(Entries taken from a collection)
- - - -

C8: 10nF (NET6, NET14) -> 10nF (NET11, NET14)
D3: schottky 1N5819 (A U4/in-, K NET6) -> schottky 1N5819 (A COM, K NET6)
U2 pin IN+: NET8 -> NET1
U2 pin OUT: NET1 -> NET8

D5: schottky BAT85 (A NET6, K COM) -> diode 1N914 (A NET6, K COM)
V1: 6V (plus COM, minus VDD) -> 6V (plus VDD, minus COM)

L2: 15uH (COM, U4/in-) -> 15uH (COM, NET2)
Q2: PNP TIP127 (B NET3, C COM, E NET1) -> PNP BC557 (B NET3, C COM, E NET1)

- - - -

Word for word, return the entire set of entries.

YOUR SOLUTION -
C8: 10nF (NET6, NET14) -> 10nF (NET11, NET14)
D3: schottky 1N5819 (A U4/in-, K NET6) -> schottky 1N5819 (A COM, K NET6)
U2 pin IN+: NET8 -> NET1
U2 pin OUT: NET1 -> NET8

D5: schottky BAT85 (A NET6, K COM) -> diode 1N914 (A NET6, K COM)
V1: 6V (plus COM, minus VDD) -> 6V (plus VDD, minus COM)

L2: 15uH (COM, U4/in-) -> 15uH (COM, NET2)
Q2: PNP TIP127 (B NET3, C COM, E NET1) -> PNP BC557 (B NET3, C COM, E NET1)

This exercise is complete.